» **Exercise objective**: Copy the data below word for word, from start to finish.

» **Supplied data**:
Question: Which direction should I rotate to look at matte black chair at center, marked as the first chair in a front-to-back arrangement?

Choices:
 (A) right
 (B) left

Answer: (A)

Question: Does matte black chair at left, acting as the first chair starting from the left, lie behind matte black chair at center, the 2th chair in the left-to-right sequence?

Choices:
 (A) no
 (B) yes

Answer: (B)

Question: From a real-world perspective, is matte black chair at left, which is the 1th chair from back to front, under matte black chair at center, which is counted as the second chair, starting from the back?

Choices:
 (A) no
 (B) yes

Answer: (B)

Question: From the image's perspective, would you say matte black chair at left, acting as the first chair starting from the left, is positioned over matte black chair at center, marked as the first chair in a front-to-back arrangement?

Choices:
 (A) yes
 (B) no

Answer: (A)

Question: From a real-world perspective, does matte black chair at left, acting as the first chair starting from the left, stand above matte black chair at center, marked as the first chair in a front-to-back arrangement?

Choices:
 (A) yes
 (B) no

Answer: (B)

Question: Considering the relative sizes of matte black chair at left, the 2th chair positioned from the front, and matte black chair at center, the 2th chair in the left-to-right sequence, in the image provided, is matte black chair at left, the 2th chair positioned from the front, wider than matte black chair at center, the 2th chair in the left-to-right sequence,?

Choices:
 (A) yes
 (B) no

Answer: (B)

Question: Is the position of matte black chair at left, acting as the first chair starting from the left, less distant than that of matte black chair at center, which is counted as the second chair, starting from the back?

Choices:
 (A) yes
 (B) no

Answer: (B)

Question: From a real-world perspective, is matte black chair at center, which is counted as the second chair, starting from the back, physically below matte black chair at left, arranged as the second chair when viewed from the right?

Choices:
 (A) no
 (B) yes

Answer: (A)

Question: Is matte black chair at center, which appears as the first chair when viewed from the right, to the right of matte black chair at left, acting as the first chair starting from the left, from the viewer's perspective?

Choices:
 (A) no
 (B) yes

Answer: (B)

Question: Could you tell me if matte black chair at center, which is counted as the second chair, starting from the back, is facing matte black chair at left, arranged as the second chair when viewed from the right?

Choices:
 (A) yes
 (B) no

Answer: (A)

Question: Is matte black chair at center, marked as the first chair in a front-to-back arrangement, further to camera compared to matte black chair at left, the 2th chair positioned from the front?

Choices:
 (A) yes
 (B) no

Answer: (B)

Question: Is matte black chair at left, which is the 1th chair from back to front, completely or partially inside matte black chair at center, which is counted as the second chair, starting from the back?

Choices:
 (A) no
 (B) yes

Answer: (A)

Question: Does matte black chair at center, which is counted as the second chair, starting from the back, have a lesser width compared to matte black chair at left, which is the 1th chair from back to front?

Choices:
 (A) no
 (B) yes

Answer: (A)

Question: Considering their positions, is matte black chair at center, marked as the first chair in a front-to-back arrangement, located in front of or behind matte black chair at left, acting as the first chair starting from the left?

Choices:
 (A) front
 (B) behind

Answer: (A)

» **Exercise answer**:
Question: Which direction should I rotate to look at matte black chair at center, marked as the first chair in a front-to-back arrangement?

Choices:
 (A) right
 (B) left

Answer: (A)

Question: Does matte black chair at left, acting as the first chair starting from the left, lie behind matte black chair at center, the 2th chair in the left-to-right sequence?

Choices:
 (A) no
 (B) yes

Answer: (B)

Question: From a real-world perspective, is matte black chair at left, which is the 1th chair from back to front, under matte black chair at center, which is counted as the second chair, starting from the back?

Choices:
 (A) no
 (B) yes

Answer: (B)

Question: From the image's perspective, would you say matte black chair at left, acting as the first chair starting from the left, is positioned over matte black chair at center, marked as the first chair in a front-to-back arrangement?

Choices:
 (A) yes
 (B) no

Answer: (A)

Question: From a real-world perspective, does matte black chair at left, acting as the first chair starting from the left, stand above matte black chair at center, marked as the first chair in a front-to-back arrangement?

Choices:
 (A) yes
 (B) no

Answer: (B)

Question: Considering the relative sizes of matte black chair at left, the 2th chair positioned from the front, and matte black chair at center, the 2th chair in the left-to-right sequence, in the image provided, is matte black chair at left, the 2th chair positioned from the front, wider than matte black chair at center, the 2th chair in the left-to-right sequence,?

Choices:
 (A) yes
 (B) no

Answer: (B)

Question: Is the position of matte black chair at left, acting as the first chair starting from the left, less distant than that of matte black chair at center, which is counted as the second chair, starting from the back?

Choices:
 (A) yes
 (B) no

Answer: (B)

Question: From a real-world perspective, is matte black chair at center, which is counted as the second chair, starting from the back, physically below matte black chair at left, arranged as the second chair when viewed from the right?

Choices:
 (A) no
 (B) yes

Answer: (A)

Question: Is matte black chair at center, which appears as the first chair when viewed from the right, to the right of matte black chair at left, acting as the first chair starting from the left, from the viewer's perspective?

Choices:
 (A) no
 (B) yes

Answer: (B)

Question: Could you tell me if matte black chair at center, which is counted as the second chair, starting from the back, is facing matte black chair at left, arranged as the second chair when viewed from the right?

Choices:
 (A) yes
 (B) no

Answer: (A)

Question: Is matte black chair at center, marked as the first chair in a front-to-back arrangement, further to camera compared to matte black chair at left, the 2th chair positioned from the front?

Choices:
 (A) yes
 (B) no

Answer: (B)

Question: Is matte black chair at left, which is the 1th chair from back to front, completely or partially inside matte black chair at center, which is counted as the second chair, starting from the back?

Choices:
 (A) no
 (B) yes

Answer: (A)

Question: Does matte black chair at center, which is counted as the second chair, starting from the back, have a lesser width compared to matte black chair at left, which is the 1th chair from back to front?

Choices:
 (A) no
 (B) yes

Answer: (A)

Question: Considering their positions, is matte black chair at center, marked as the first chair in a front-to-back arrangement, located in front of or behind matte black chair at left, acting as the first chair starting from the left?

Choices:
 (A) front
 (B) behind

Answer: (A)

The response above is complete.